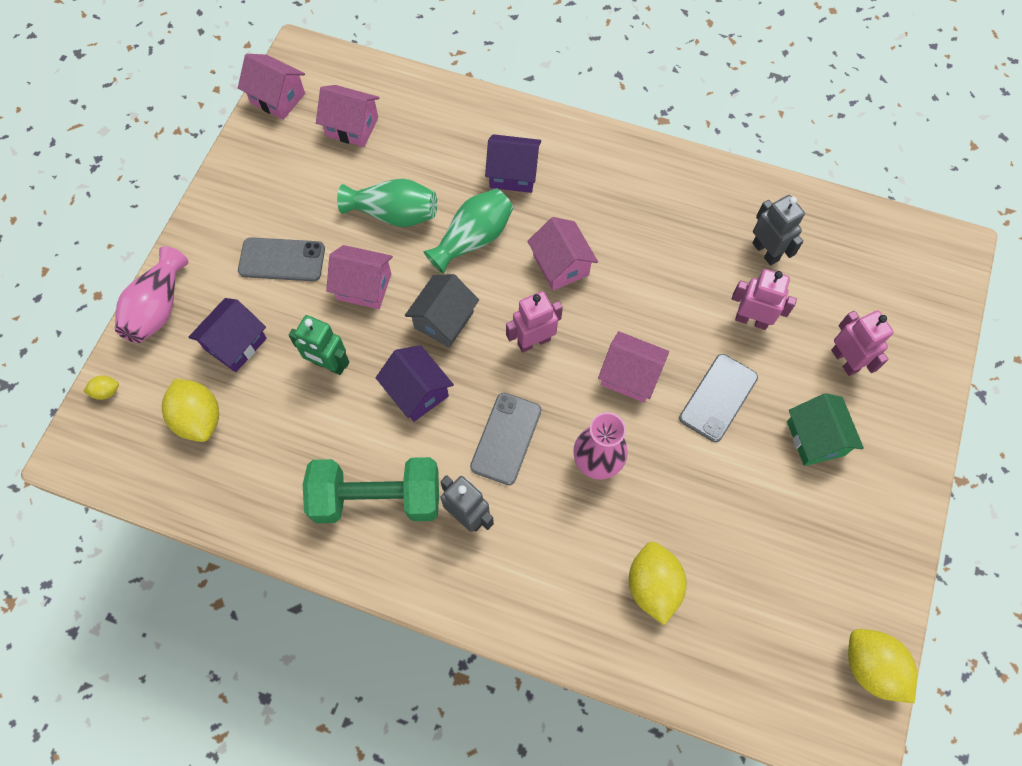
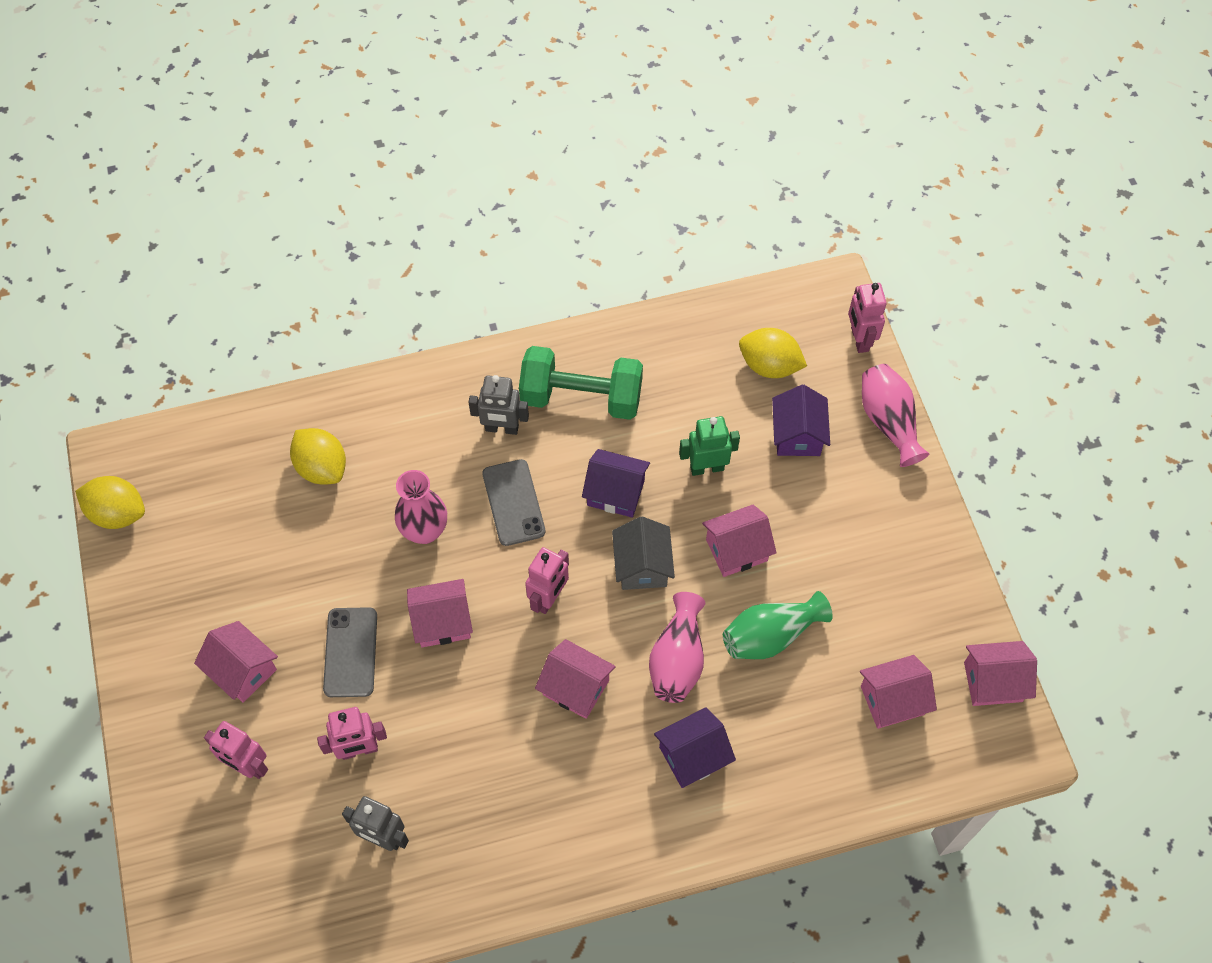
camera: 145 degrees right, 5 degrees down
(106, 391) = (859, 339): yellow lemon -> pink robot
(282, 260) = (829, 527): grey phone -> none
(377, 498) = (581, 397): green dumbbell -> green dumbbell turned 45 degrees clockwise
(473, 239) = (677, 659): green vase -> pink vase
(815, 438) = (243, 670): green house -> pink house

**Work to complete**
Filter the listing for the word "pink" and copy every line that holds it.

**Exercise output**
(106, 391) = (859, 339): yellow lemon -> pink robot
(473, 239) = (677, 659): green vase -> pink vase
(815, 438) = (243, 670): green house -> pink house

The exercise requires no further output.